AVAILABLE DATA:
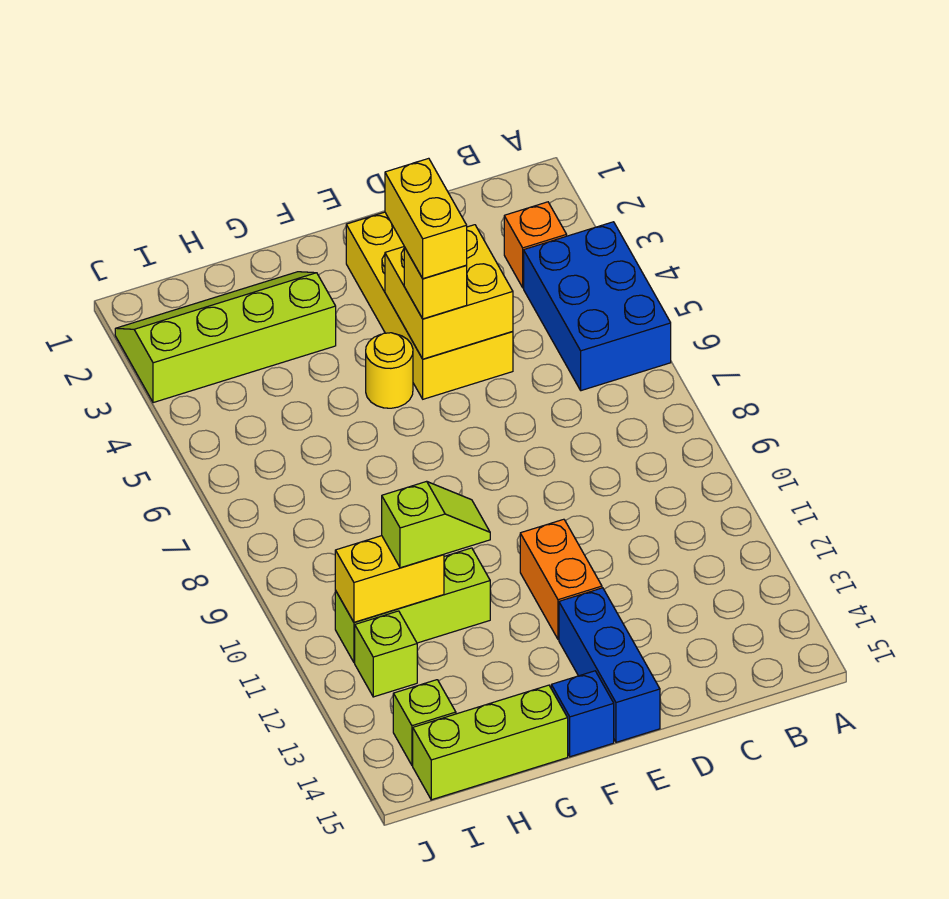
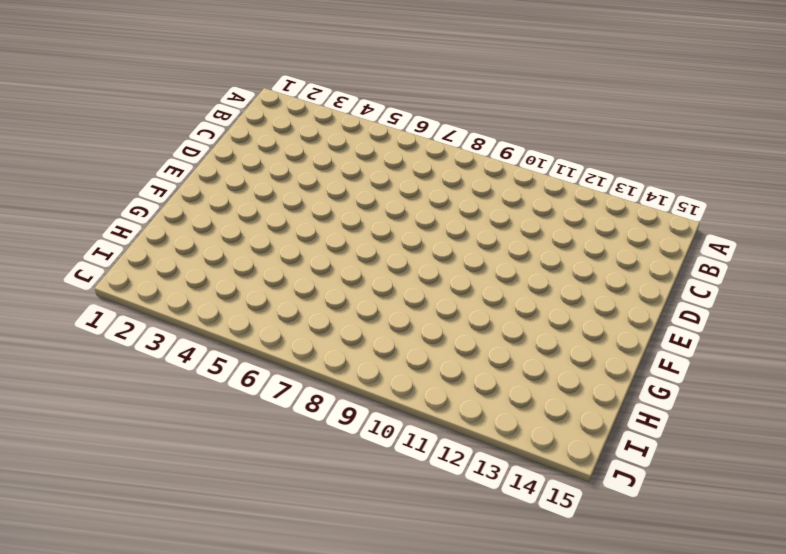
none -> blue brick A4:B6 level 1
none -> orange brick B3 level 1
none -> yellow brick D2:E5 level 1

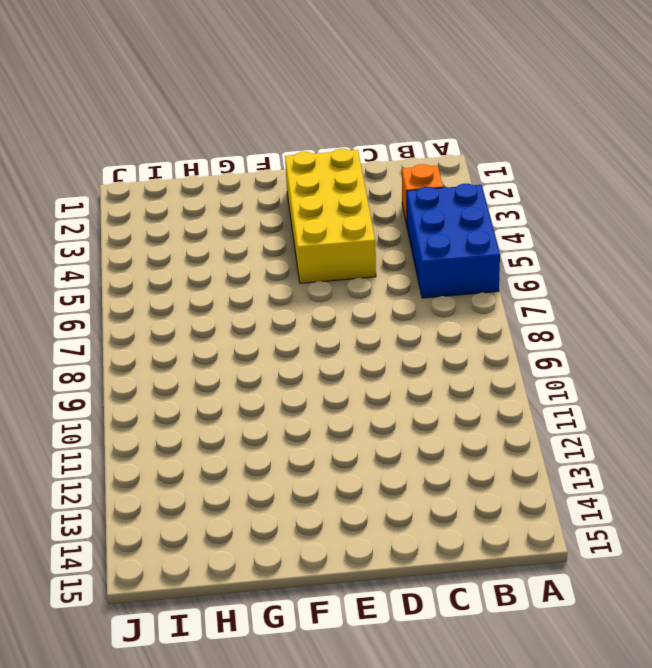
none -> orange brick E11:E12 level 1
none -> blue brick E13:E15 level 1
none -> yellow round brick F5 level 1

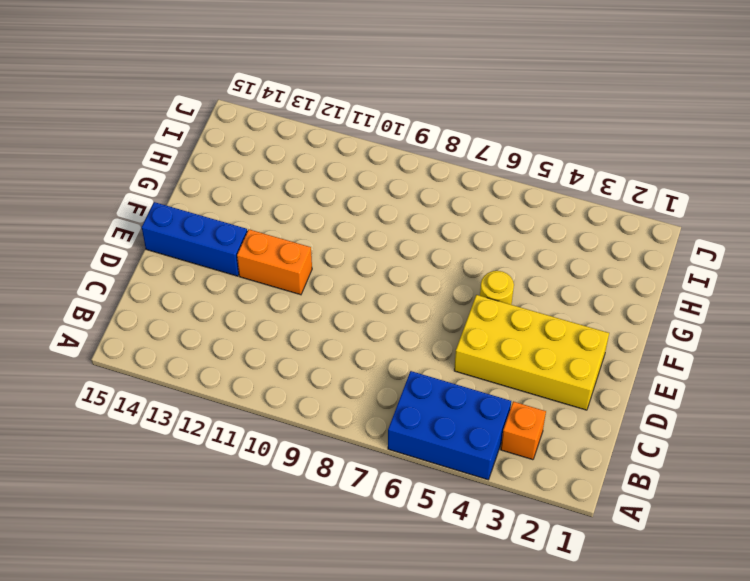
none -> blue brick F15 level 1
none -> lime slope G2:J3 level 1 top 3
none -> lime brick G11:I11 level 1

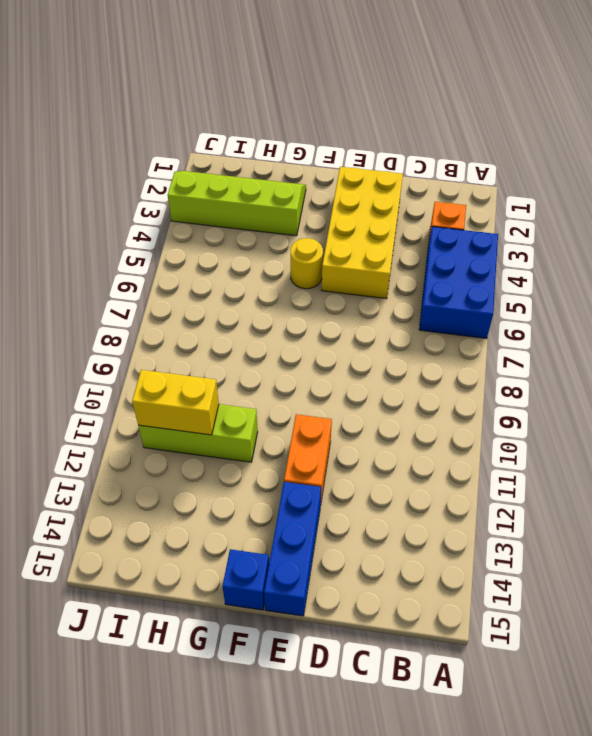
none -> lime brick G15:I15 level 1
none -> lime brick I12 level 1
none -> lime brick I14 level 1

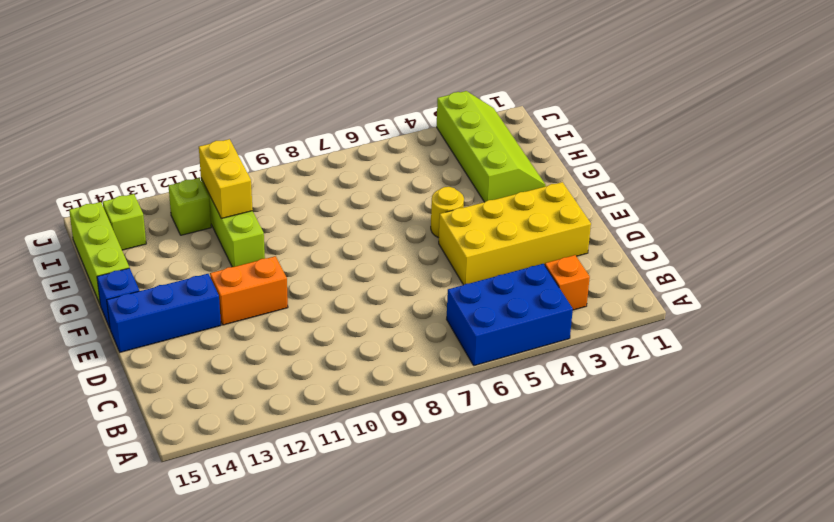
none -> yellow brick D4:E5 level 2
none -> yellow brick E5 level 3
none -> lime slope G11:H11 level 3 top H

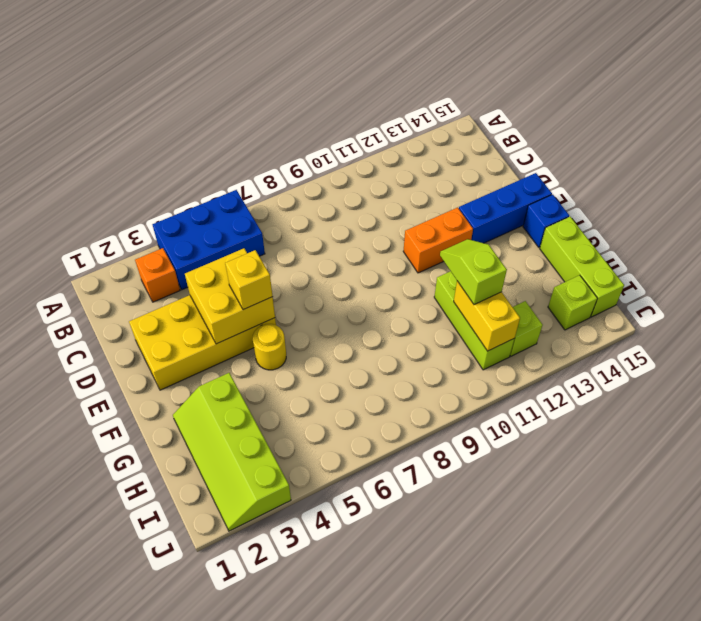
none -> yellow brick E4:E5 level 4

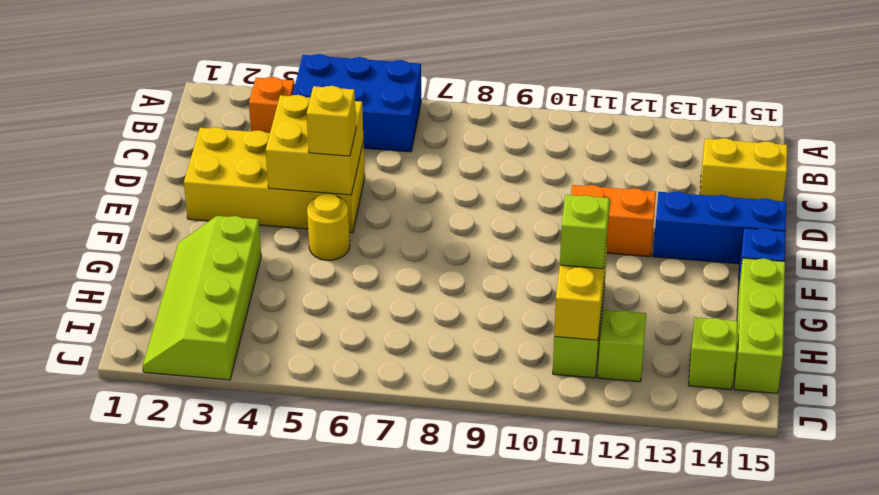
yellow brick C14:C15 level 1 -> yellow brick E4:E5 level 4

PROMPT: Omit the pictures and print the listing exactly.

ANSWER BOX:
none -> blue brick A4:B6 level 1
none -> orange brick B3 level 1
none -> yellow brick D2:E5 level 1

none -> orange brick E11:E12 level 1
none -> blue brick E13:E15 level 1
none -> yellow round brick F5 level 1

none -> blue brick F15 level 1
none -> lime slope G2:J3 level 1 top 3
none -> lime brick G11:I11 level 1

none -> lime brick G15:I15 level 1
none -> lime brick I12 level 1
none -> lime brick I14 level 1

none -> yellow brick D4:E5 level 2
none -> yellow brick E5 level 3
none -> lime slope G11:H11 level 3 top H

none -> yellow brick E4:E5 level 4

yellow brick C14:C15 level 1 -> yellow brick E4:E5 level 4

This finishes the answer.